### Data shown
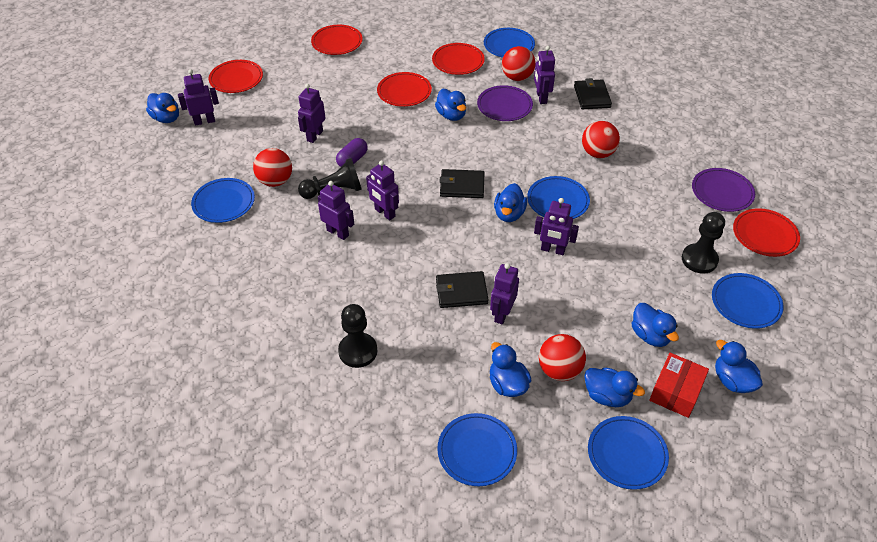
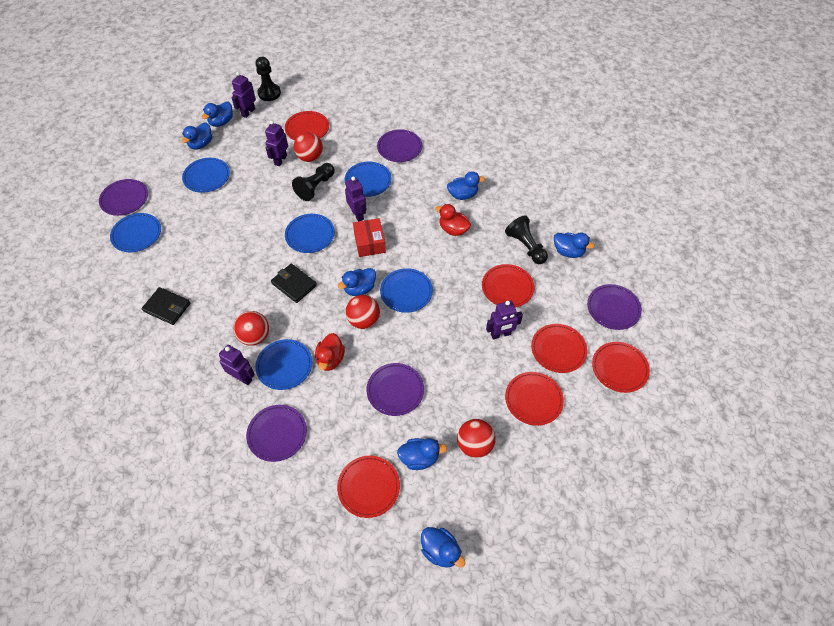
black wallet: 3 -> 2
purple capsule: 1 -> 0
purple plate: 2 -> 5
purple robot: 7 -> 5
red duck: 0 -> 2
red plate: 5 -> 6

### Assignment
When the word "purple" appears in a line of the listing, pull that line out.

### Reply
purple capsule: 1 -> 0
purple plate: 2 -> 5
purple robot: 7 -> 5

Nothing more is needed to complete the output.